▶ **Task prompt**: Bring together every line in the data that includes "none".

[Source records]

· · ·

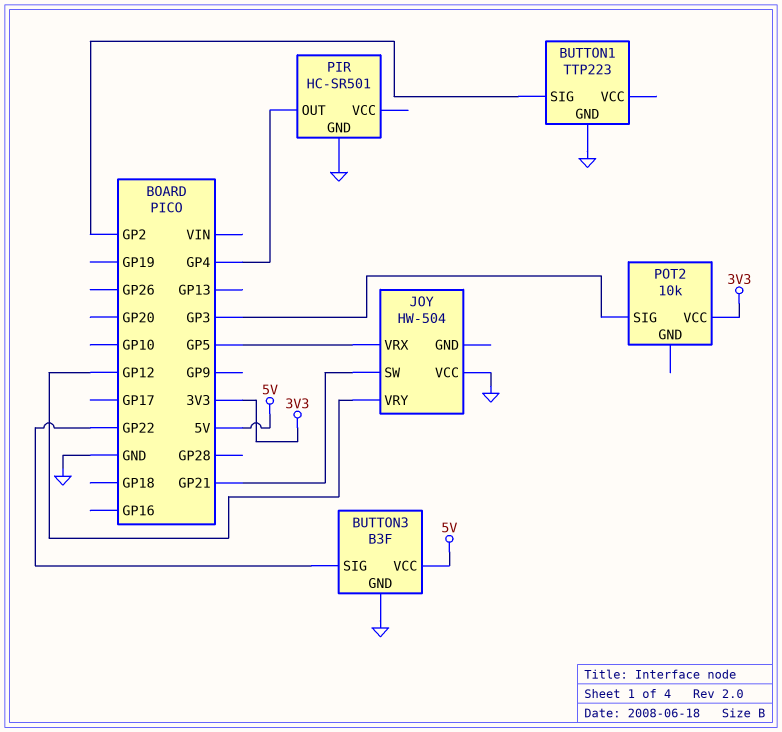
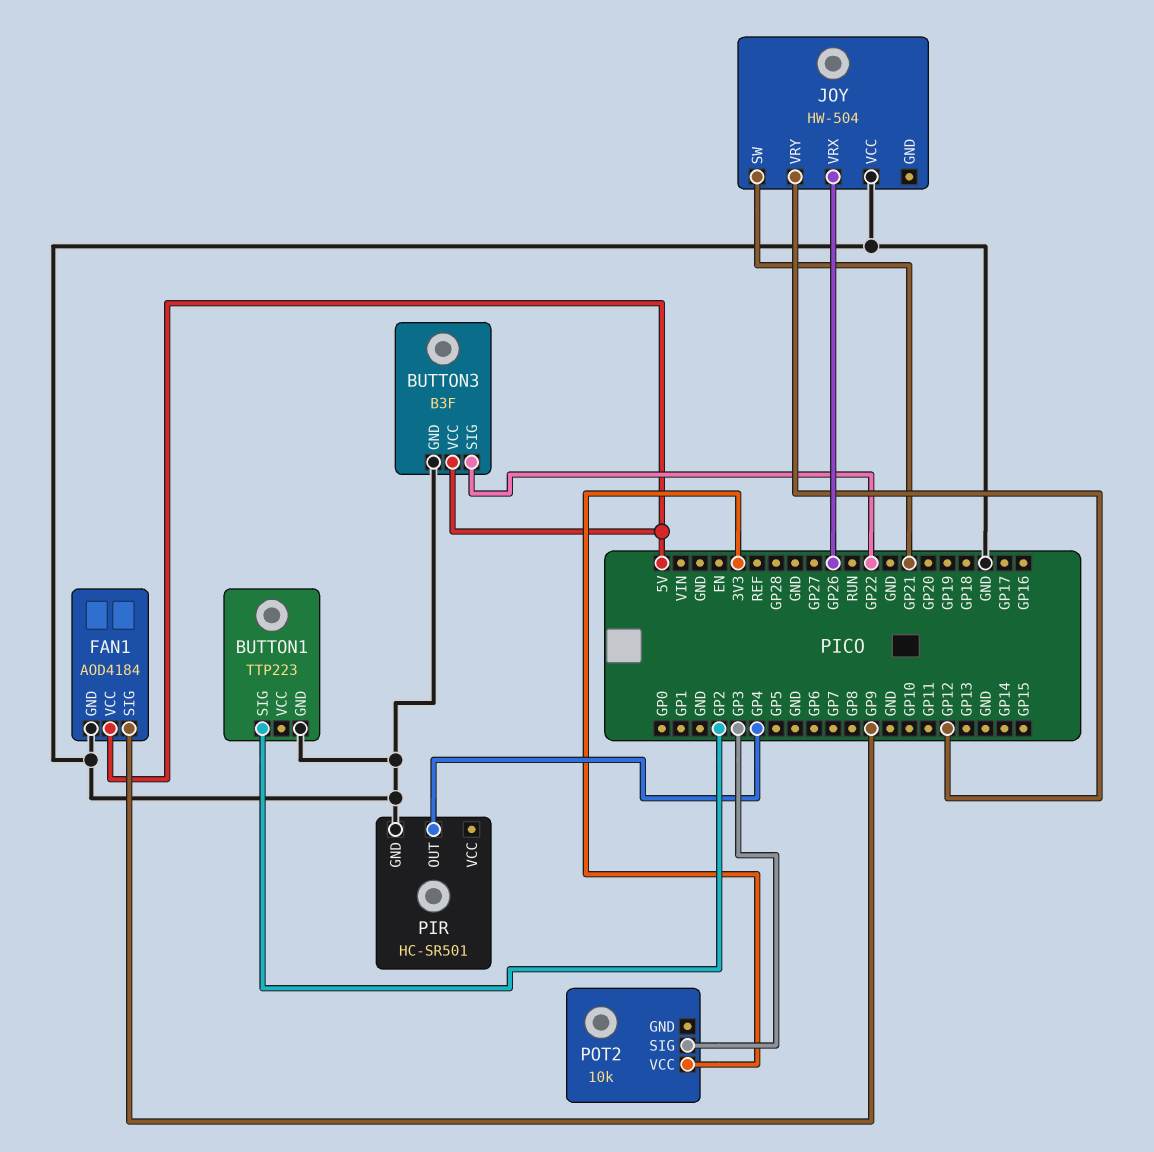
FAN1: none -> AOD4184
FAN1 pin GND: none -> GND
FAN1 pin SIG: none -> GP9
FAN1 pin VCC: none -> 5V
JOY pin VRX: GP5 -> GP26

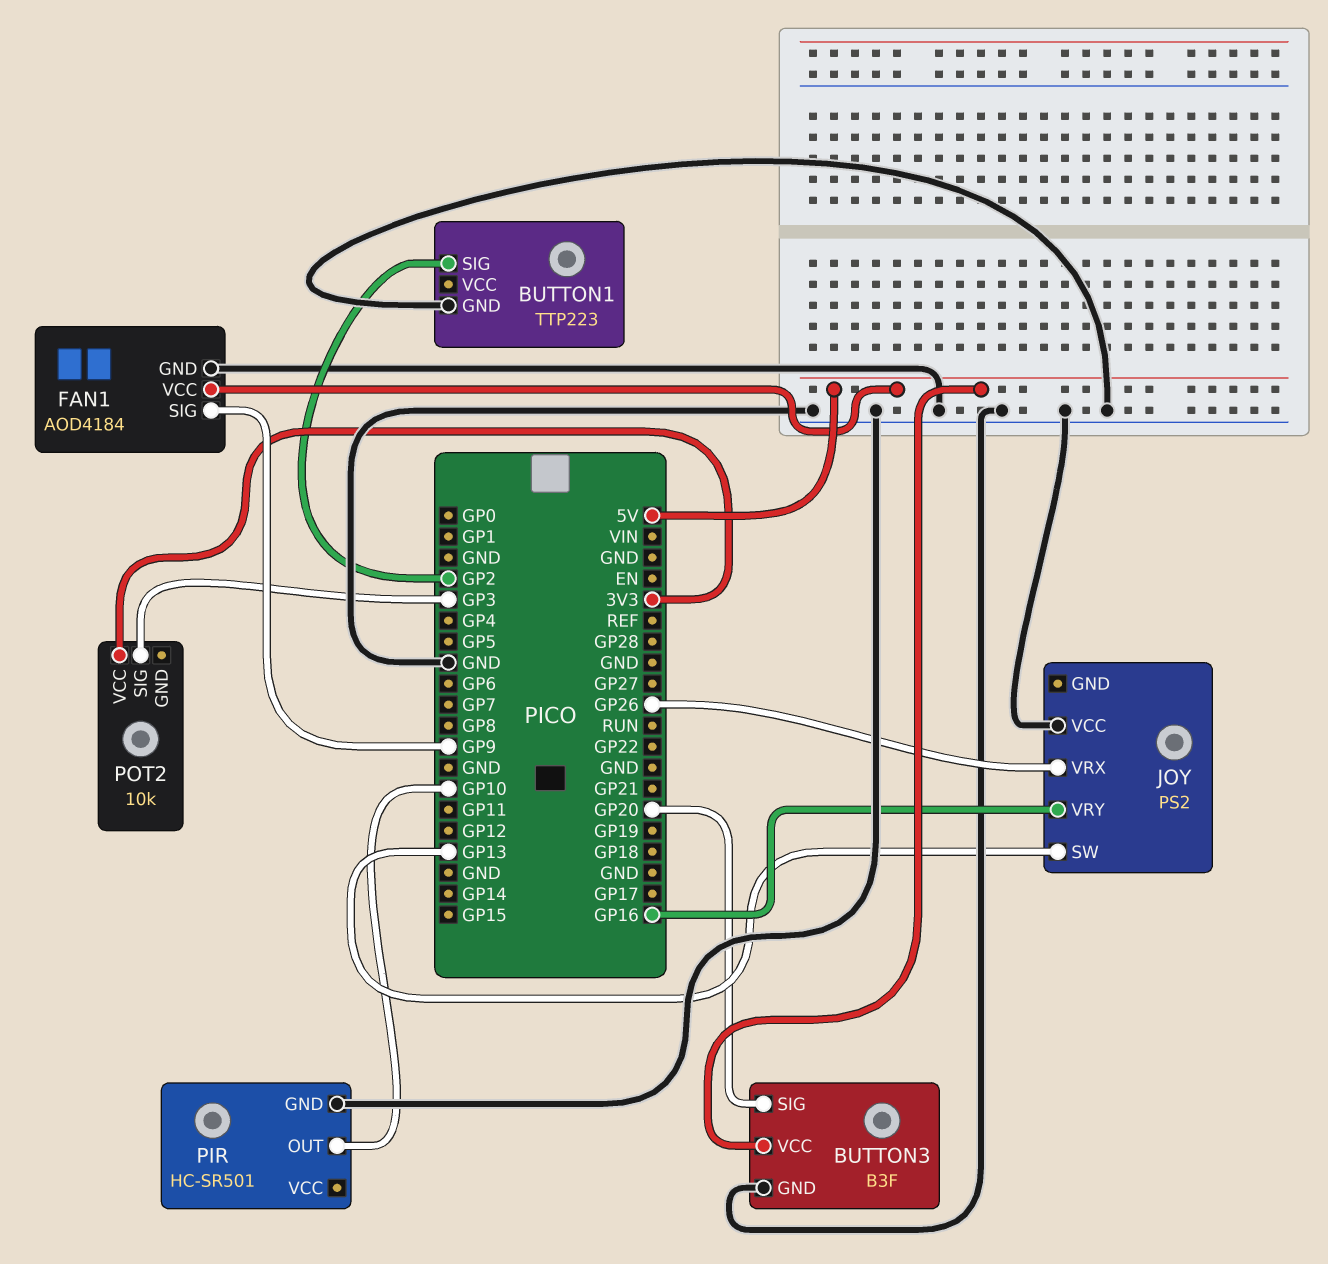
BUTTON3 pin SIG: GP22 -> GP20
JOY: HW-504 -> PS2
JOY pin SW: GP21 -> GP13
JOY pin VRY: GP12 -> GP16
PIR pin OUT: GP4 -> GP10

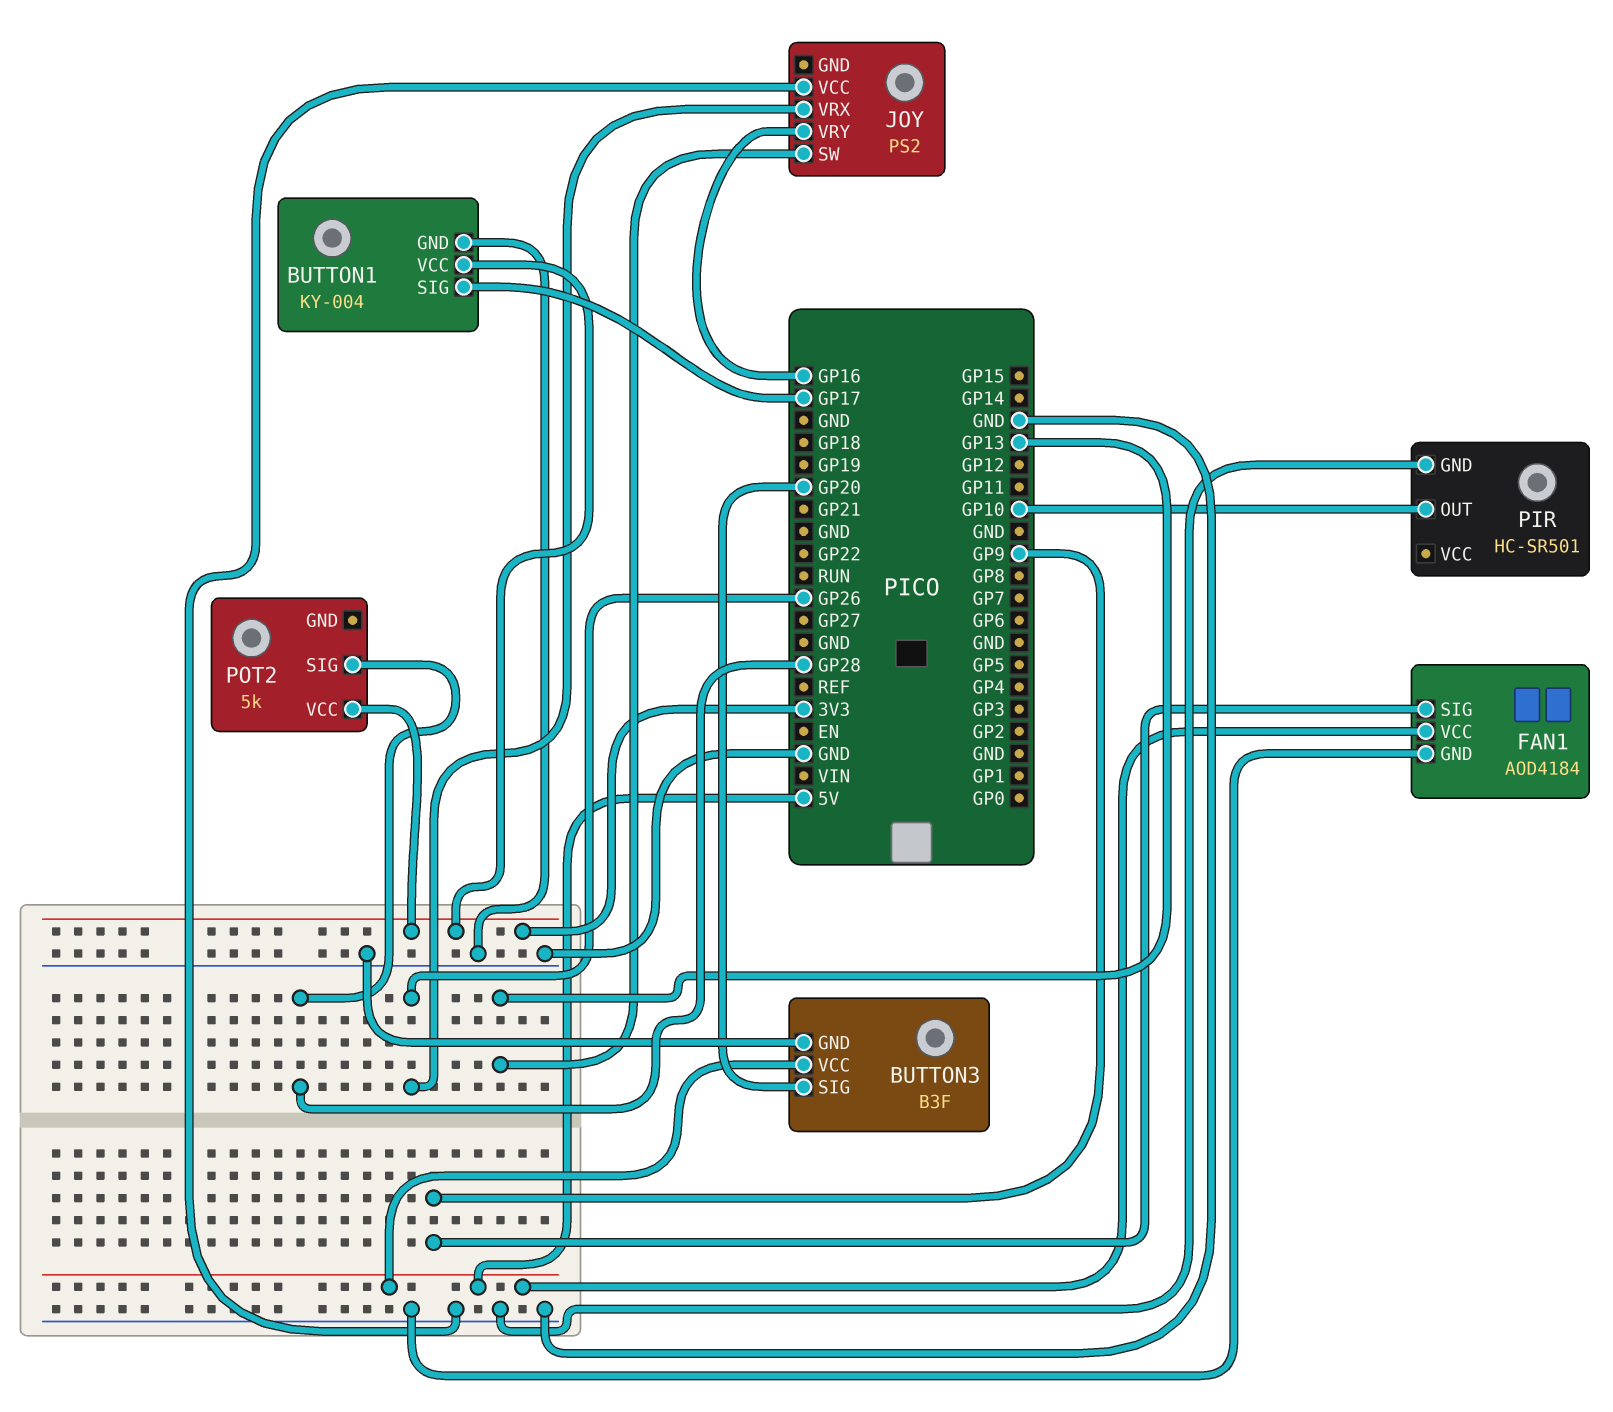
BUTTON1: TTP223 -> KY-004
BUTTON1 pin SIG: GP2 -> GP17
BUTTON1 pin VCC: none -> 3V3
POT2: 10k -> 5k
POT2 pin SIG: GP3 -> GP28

· · ·

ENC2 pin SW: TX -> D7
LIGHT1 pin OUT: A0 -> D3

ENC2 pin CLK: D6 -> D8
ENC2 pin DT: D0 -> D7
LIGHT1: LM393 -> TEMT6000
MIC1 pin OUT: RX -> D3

· · ·

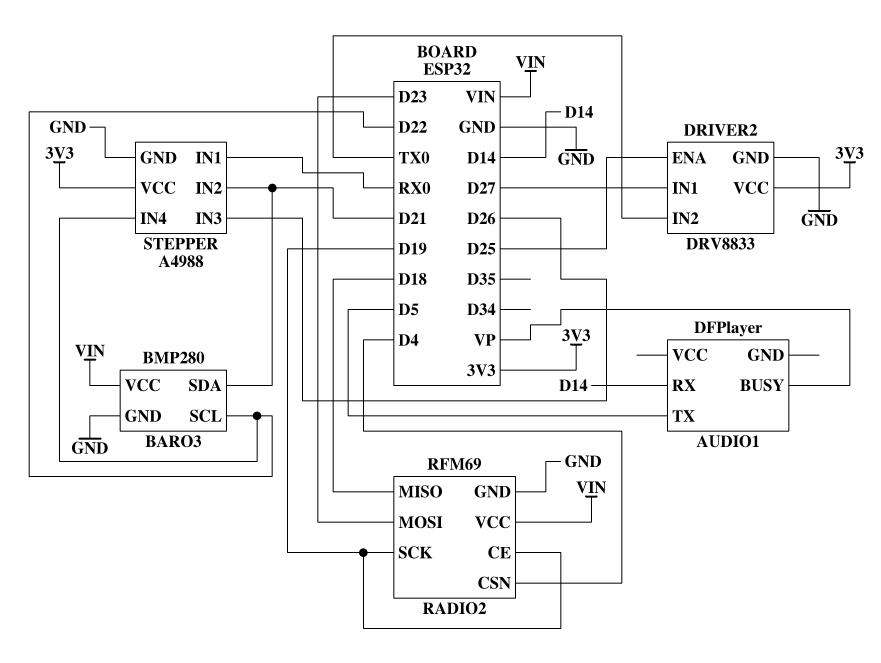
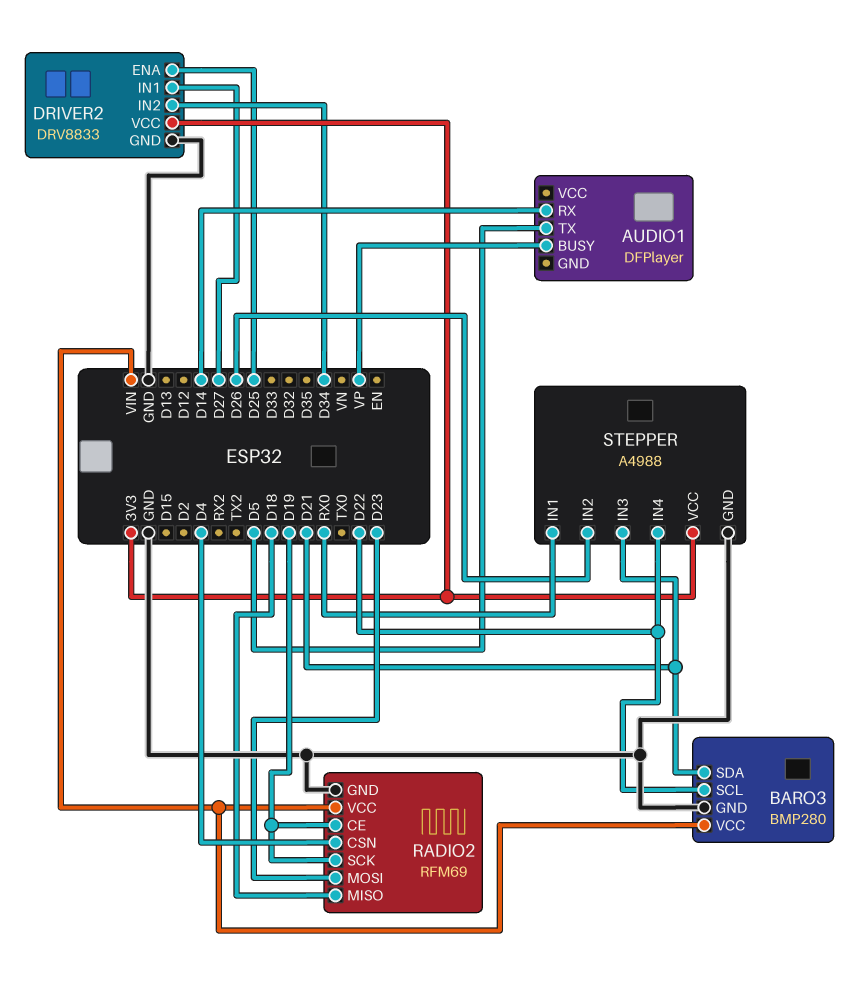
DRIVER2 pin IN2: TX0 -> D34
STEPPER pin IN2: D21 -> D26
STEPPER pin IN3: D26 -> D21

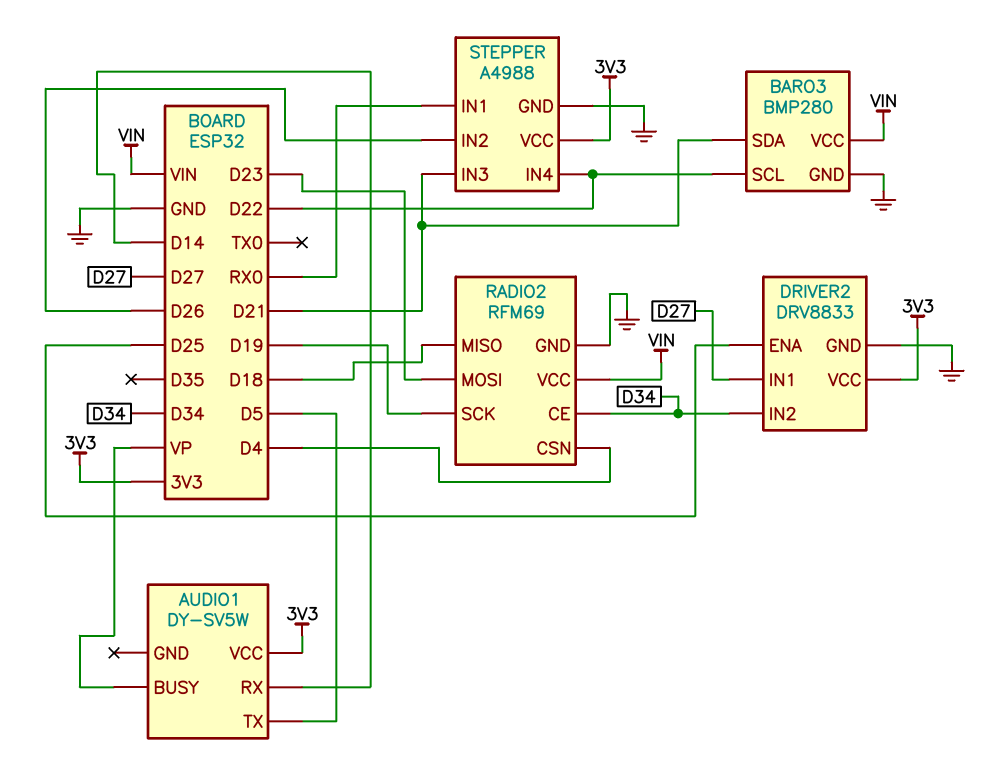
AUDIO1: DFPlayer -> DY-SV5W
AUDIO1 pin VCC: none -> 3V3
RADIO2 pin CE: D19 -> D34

· · ·

▶ **Solution below**:
FAN1: none -> AOD4184
FAN1 pin GND: none -> GND
FAN1 pin SIG: none -> GP9
FAN1 pin VCC: none -> 5V
BUTTON1 pin VCC: none -> 3V3
AUDIO1 pin VCC: none -> 3V3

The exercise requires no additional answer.